[Collection entries]
-- Opening Marker --

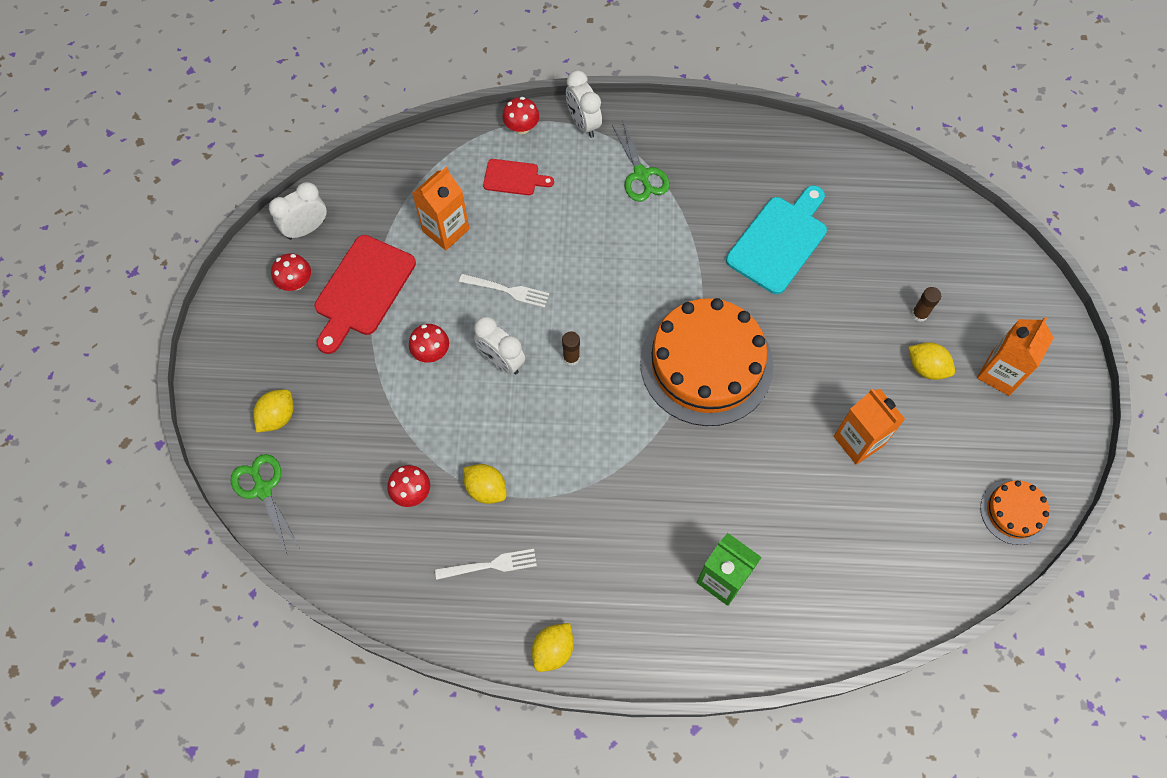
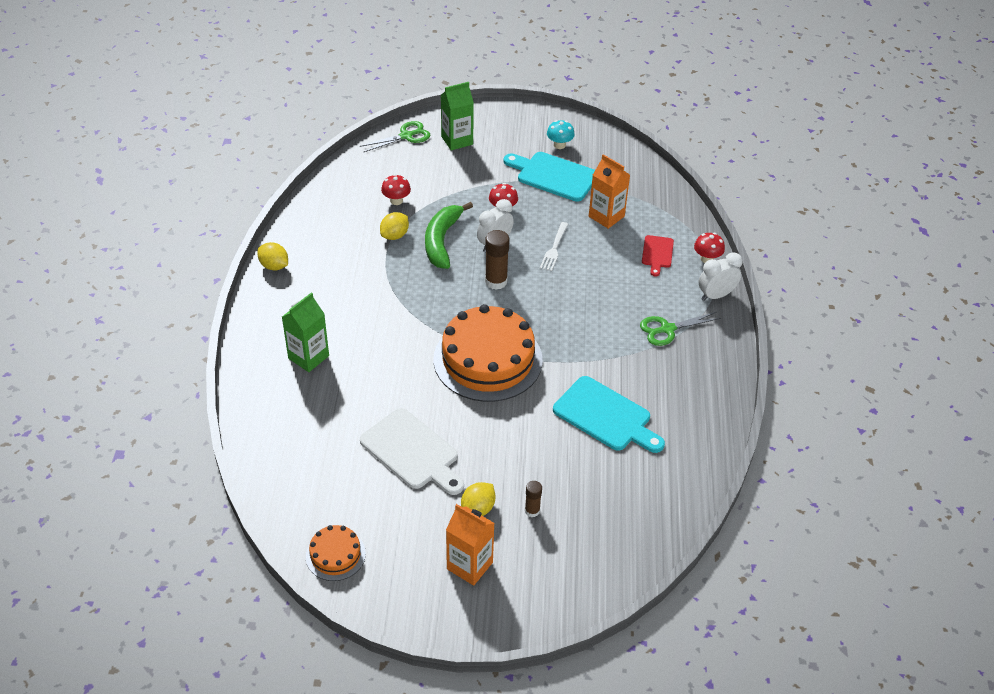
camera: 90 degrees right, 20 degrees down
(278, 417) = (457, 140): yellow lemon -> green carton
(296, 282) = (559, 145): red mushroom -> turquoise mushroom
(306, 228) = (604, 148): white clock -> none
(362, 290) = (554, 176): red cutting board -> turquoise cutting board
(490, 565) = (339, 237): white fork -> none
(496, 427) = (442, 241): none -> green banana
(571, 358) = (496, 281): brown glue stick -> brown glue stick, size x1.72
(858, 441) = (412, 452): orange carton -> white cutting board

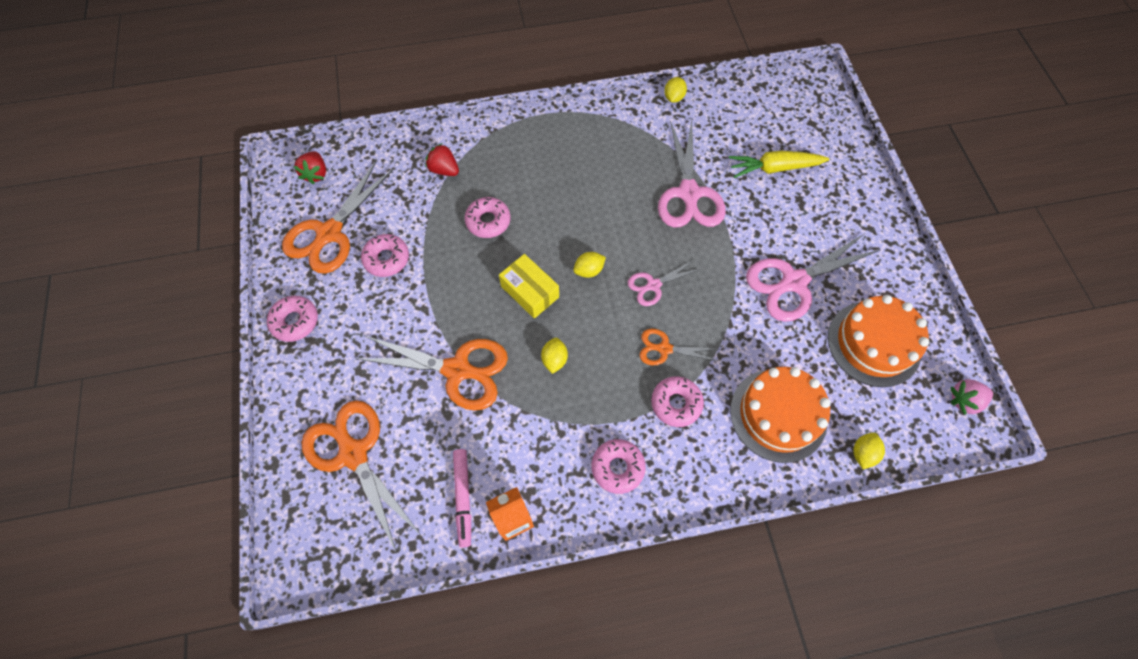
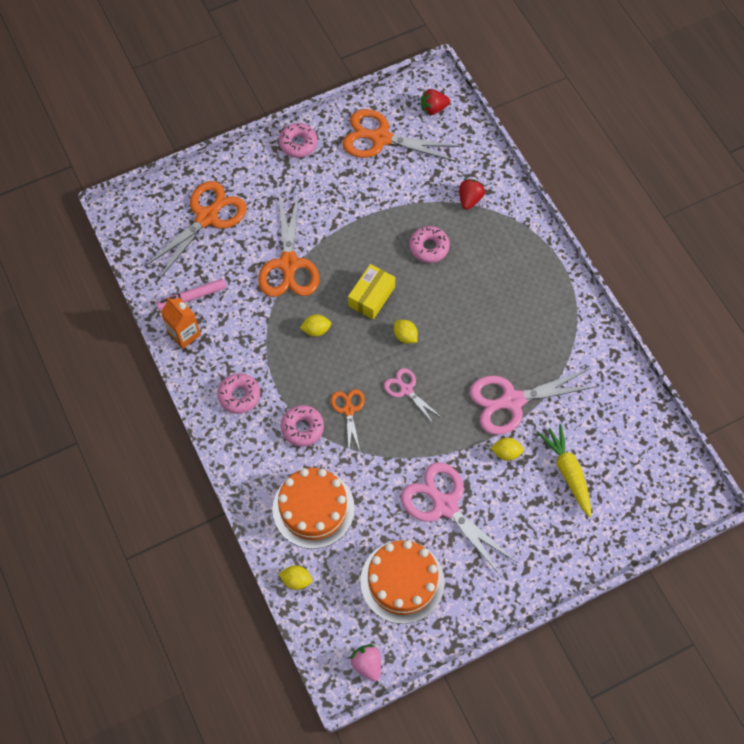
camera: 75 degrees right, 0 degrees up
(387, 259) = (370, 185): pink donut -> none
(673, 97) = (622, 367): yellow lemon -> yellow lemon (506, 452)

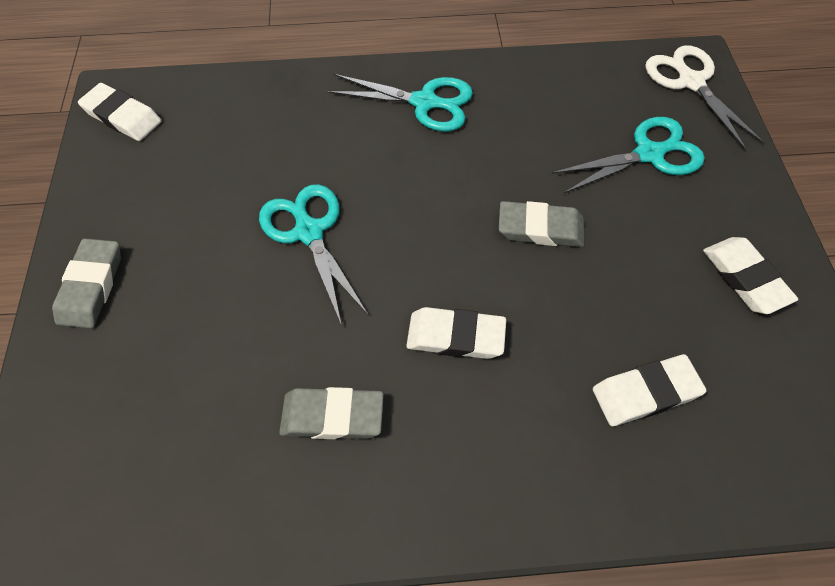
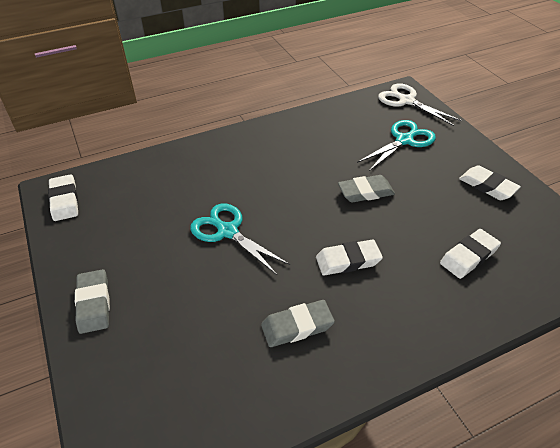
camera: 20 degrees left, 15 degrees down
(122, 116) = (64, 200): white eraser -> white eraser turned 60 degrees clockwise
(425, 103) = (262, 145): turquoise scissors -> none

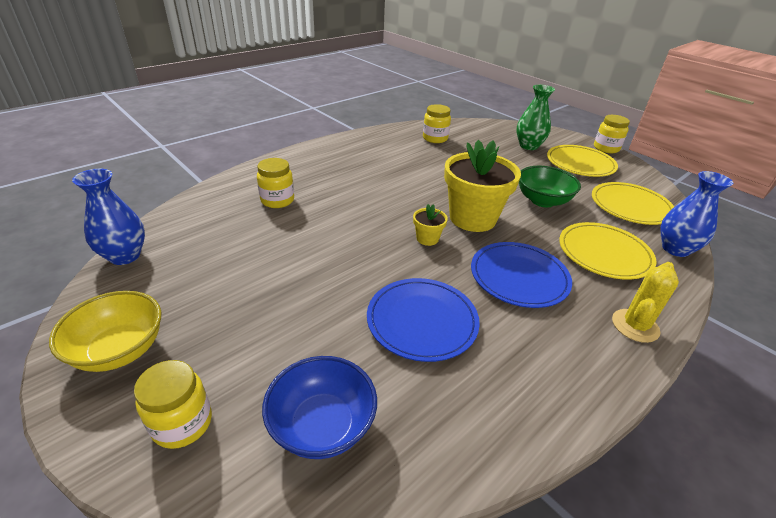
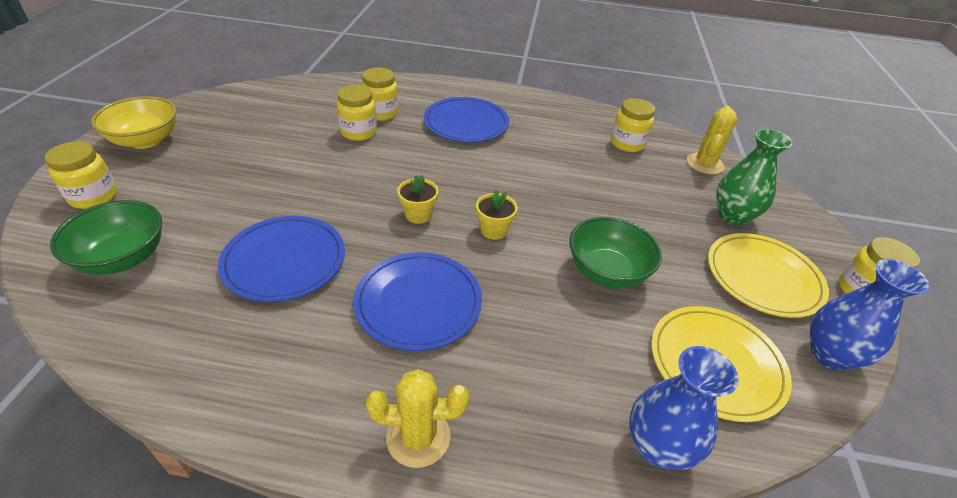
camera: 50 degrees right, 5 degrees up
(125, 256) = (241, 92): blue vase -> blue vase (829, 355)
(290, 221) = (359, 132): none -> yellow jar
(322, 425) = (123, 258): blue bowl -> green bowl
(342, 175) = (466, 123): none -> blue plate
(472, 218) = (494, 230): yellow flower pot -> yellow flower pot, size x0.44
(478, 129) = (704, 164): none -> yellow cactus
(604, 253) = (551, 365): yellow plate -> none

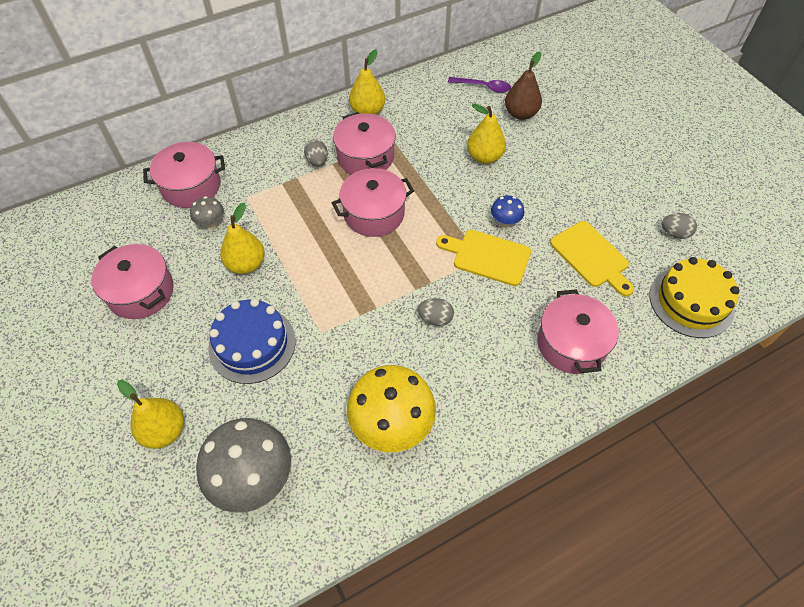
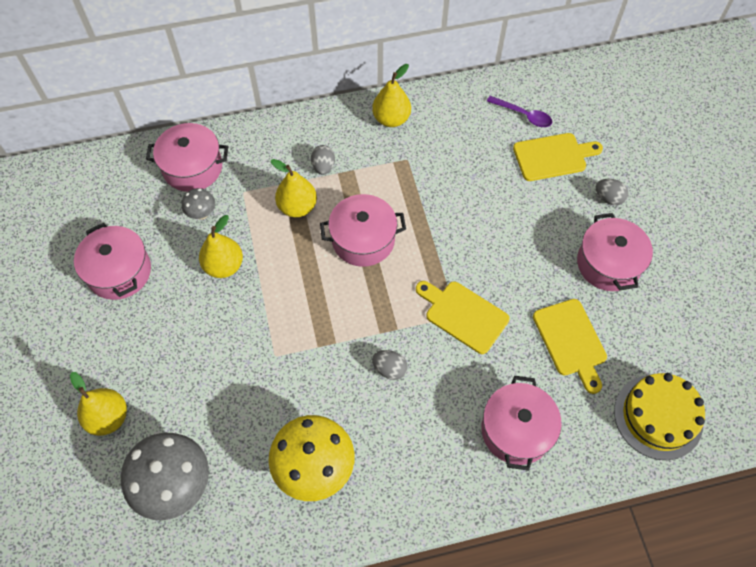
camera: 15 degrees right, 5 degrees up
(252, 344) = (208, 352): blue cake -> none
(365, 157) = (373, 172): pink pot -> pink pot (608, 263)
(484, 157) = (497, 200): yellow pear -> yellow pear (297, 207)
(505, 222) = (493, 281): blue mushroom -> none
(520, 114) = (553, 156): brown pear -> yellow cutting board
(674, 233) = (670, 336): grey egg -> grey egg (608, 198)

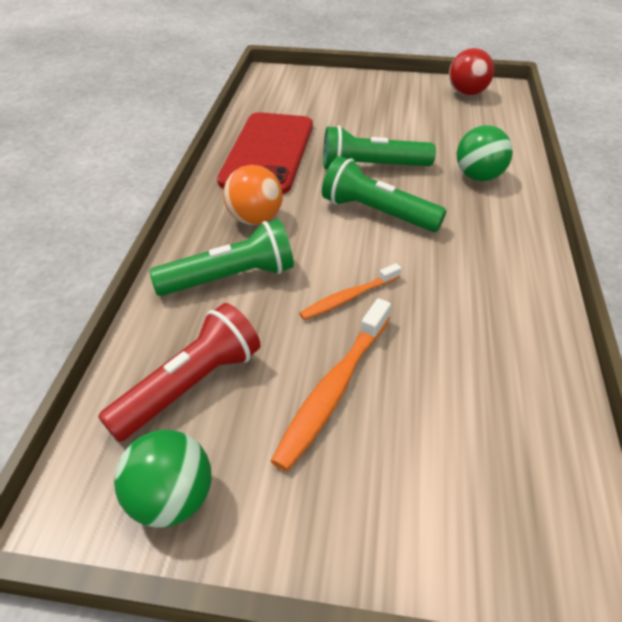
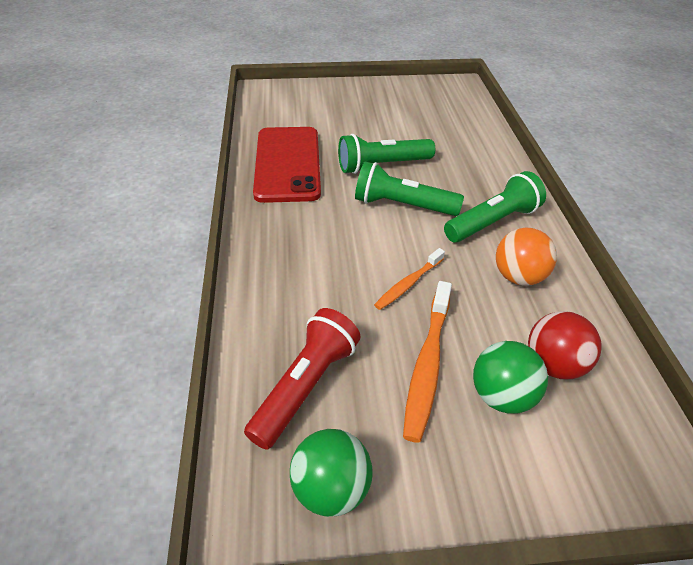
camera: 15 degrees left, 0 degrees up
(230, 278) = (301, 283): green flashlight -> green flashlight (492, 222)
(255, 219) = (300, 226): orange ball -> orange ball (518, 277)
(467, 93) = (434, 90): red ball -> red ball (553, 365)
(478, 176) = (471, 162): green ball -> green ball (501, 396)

-- Closing Marker --

- [Work request] Copy out each line of the records that holds the string "ball".

- [Solution below]
(255, 219) = (300, 226): orange ball -> orange ball (518, 277)
(467, 93) = (434, 90): red ball -> red ball (553, 365)
(478, 176) = (471, 162): green ball -> green ball (501, 396)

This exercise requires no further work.